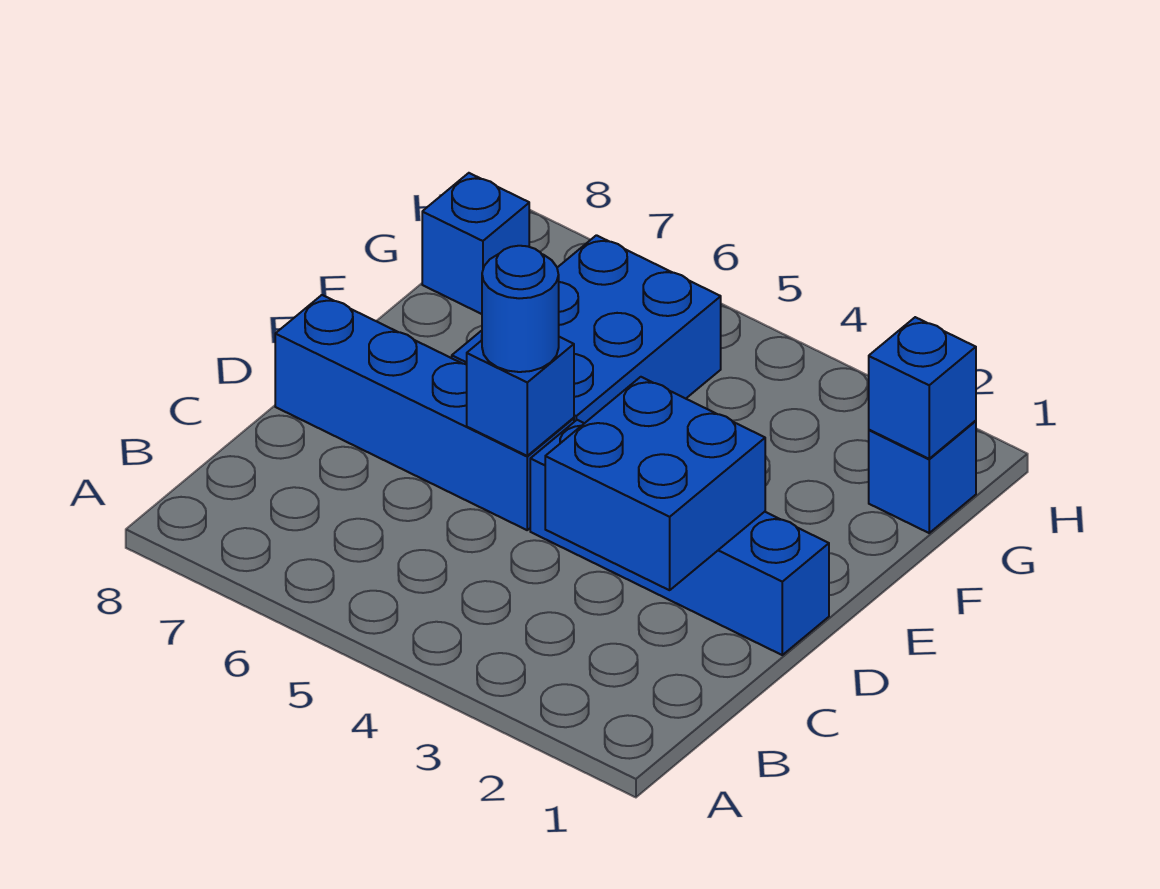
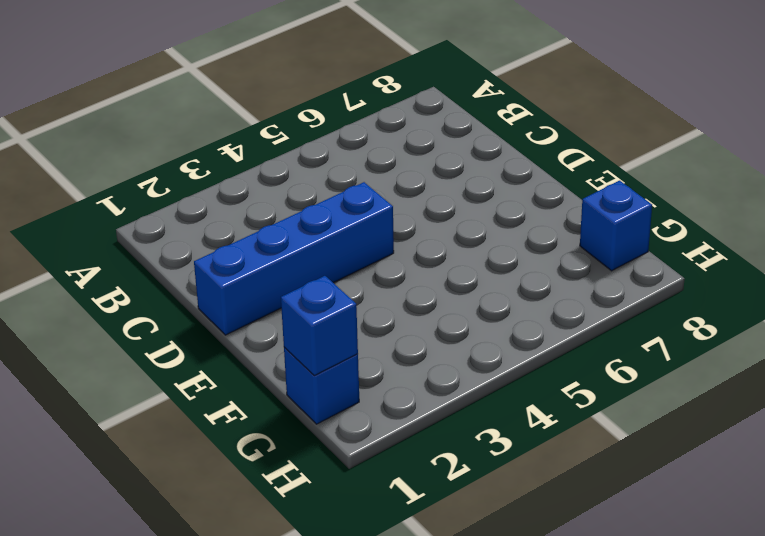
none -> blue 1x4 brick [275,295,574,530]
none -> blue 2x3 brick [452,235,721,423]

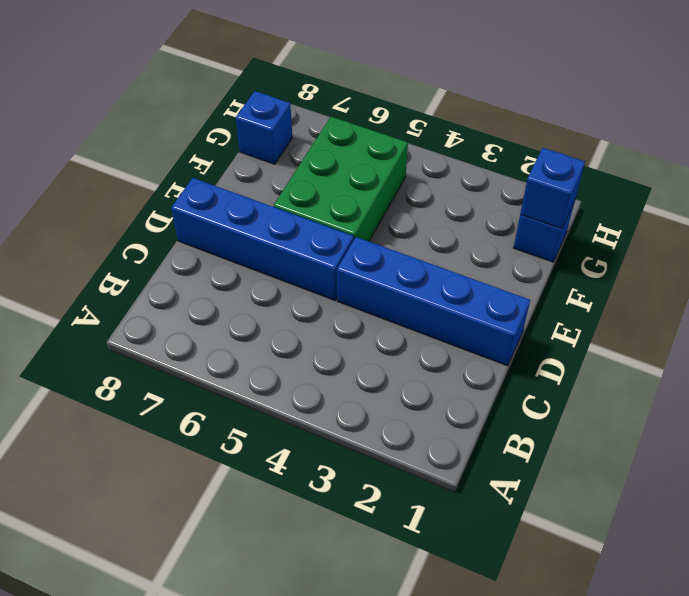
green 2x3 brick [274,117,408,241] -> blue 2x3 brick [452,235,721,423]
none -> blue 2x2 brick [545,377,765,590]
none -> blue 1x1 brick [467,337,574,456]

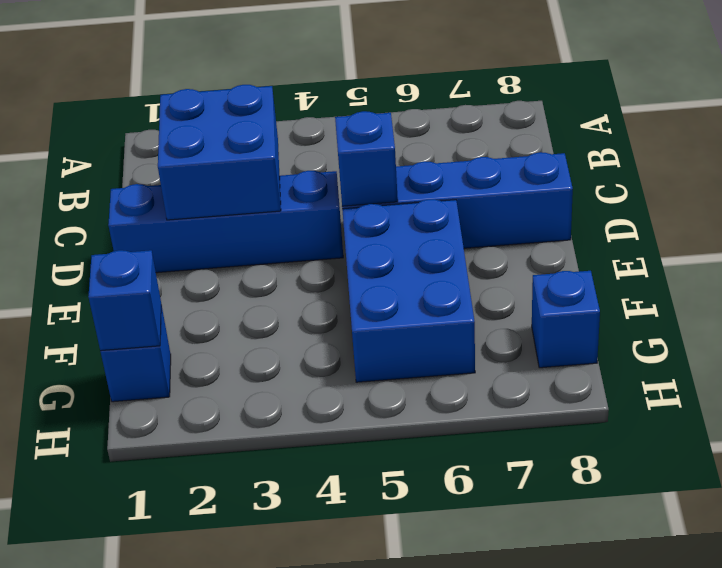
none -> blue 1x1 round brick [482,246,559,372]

□ □ □ □ □

_Work request_.
Find the word "none" in the listing and copy each line that contains it.

_Response for this exercise_.
none -> blue 1x4 brick [275,295,574,530]
none -> blue 2x3 brick [452,235,721,423]
none -> blue 2x2 brick [545,377,765,590]
none -> blue 1x1 brick [467,337,574,456]
none -> blue 1x1 round brick [482,246,559,372]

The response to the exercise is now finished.